What is needed →
The entries below contain a line with "cyan plate A2:C3" and a line with "none -> red brick J1:J2 level 1". Retype exactly everything from the first down to the second, both included, and nothing else.

Extracted entries →
####

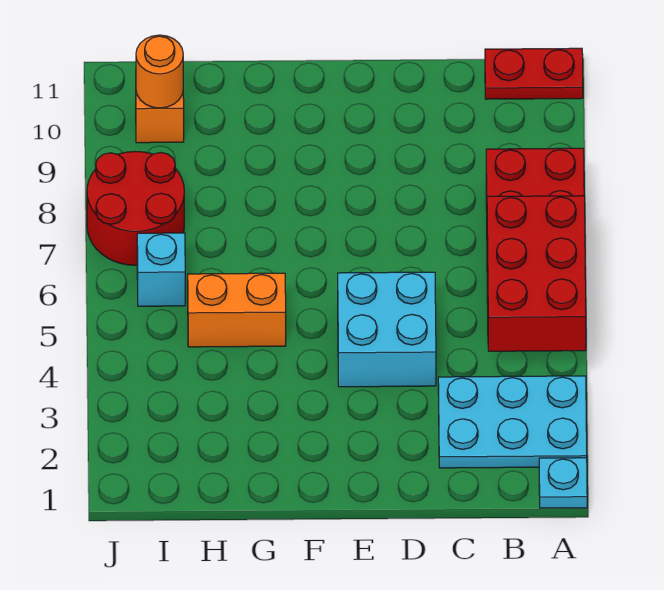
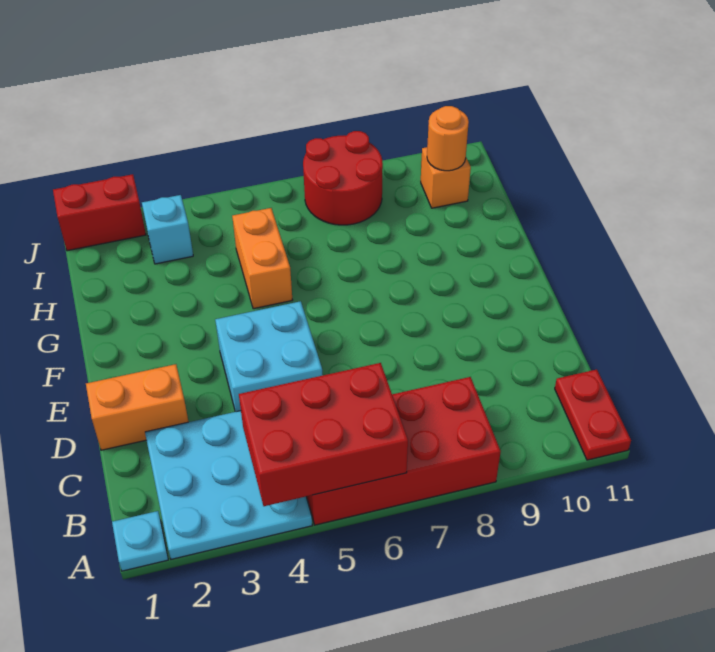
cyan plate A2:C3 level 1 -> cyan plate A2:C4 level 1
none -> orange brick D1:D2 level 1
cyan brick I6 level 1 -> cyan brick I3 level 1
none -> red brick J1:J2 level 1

####

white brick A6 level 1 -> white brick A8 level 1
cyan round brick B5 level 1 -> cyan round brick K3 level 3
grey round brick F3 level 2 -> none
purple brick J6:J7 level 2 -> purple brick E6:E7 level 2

####

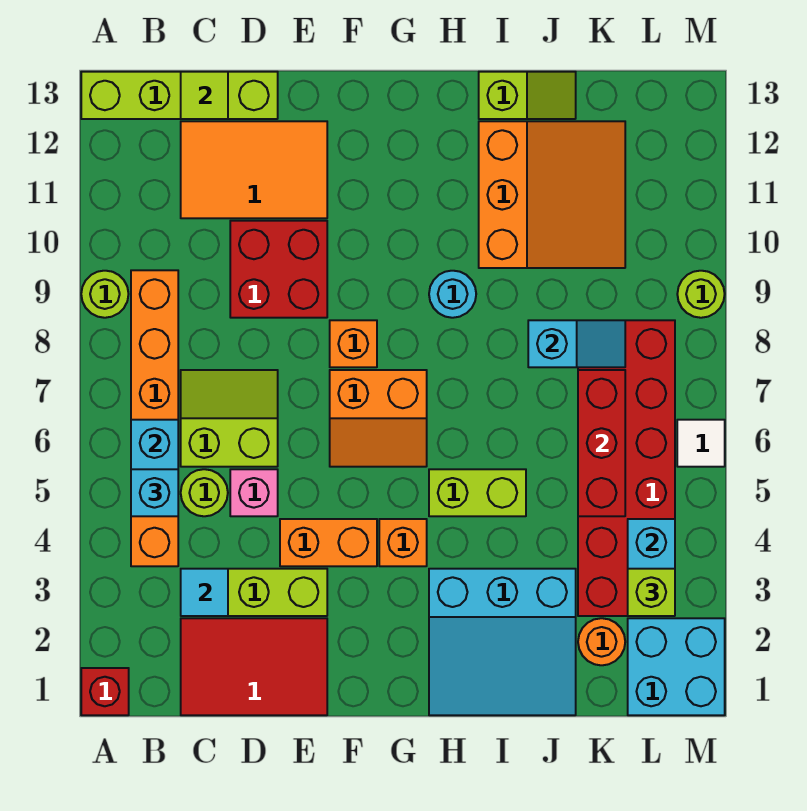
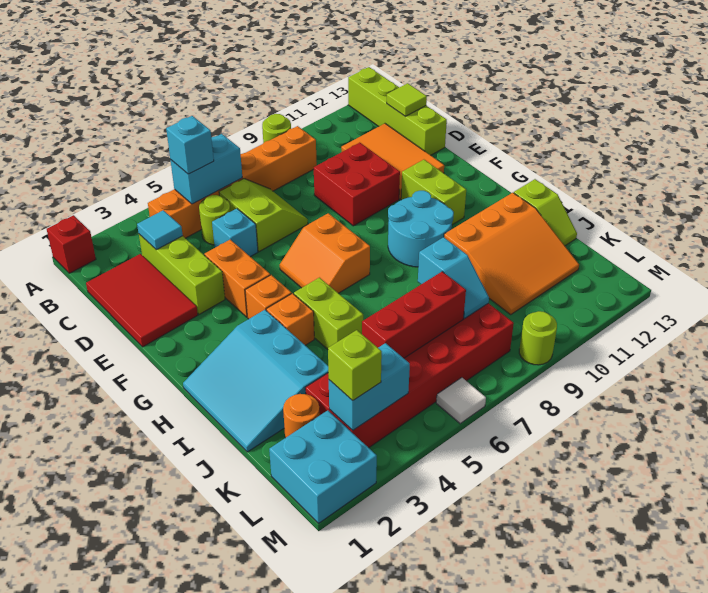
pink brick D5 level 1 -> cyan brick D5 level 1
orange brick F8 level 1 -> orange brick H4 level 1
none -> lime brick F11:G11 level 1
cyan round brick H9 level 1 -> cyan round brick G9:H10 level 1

####

Response area →
cyan plate A2:C3 level 1 -> cyan plate A2:C4 level 1
none -> orange brick D1:D2 level 1
cyan brick I6 level 1 -> cyan brick I3 level 1
none -> red brick J1:J2 level 1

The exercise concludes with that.